Given instruction
Copy the following data line for line, keeping every character unchanged.

Provided records
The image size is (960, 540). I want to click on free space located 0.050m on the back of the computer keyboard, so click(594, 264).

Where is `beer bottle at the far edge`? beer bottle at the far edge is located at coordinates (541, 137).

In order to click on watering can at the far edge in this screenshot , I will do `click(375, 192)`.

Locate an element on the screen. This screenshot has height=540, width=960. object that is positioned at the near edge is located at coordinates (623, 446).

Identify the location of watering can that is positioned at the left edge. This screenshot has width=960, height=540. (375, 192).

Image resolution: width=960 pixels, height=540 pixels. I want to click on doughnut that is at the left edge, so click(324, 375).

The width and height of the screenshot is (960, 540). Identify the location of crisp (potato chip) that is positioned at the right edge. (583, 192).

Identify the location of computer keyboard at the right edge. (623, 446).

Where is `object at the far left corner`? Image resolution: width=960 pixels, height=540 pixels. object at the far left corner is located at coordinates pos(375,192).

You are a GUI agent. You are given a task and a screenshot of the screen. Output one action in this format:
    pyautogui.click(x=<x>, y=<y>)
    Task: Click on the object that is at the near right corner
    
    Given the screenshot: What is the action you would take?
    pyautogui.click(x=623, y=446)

In response
The image size is (960, 540). I want to click on free space located 0.050m on the back of the computer keyboard, so click(594, 264).

Where is `beer bottle at the far edge`? beer bottle at the far edge is located at coordinates (541, 137).

In order to click on watering can at the far edge in this screenshot , I will do `click(375, 192)`.

Locate an element on the screen. This screenshot has height=540, width=960. object that is positioned at the near edge is located at coordinates (623, 446).

Identify the location of watering can that is positioned at the left edge. This screenshot has width=960, height=540. (375, 192).

Image resolution: width=960 pixels, height=540 pixels. I want to click on doughnut that is at the left edge, so click(324, 375).

The width and height of the screenshot is (960, 540). Identify the location of crisp (potato chip) that is positioned at the right edge. (583, 192).

Identify the location of computer keyboard at the right edge. (623, 446).

Where is `object at the far left corner`? Image resolution: width=960 pixels, height=540 pixels. object at the far left corner is located at coordinates pos(375,192).

You are a GUI agent. You are given a task and a screenshot of the screen. Output one action in this format:
    pyautogui.click(x=<x>, y=<y>)
    Task: Click on the object that is at the near right corner
    
    Given the screenshot: What is the action you would take?
    pyautogui.click(x=623, y=446)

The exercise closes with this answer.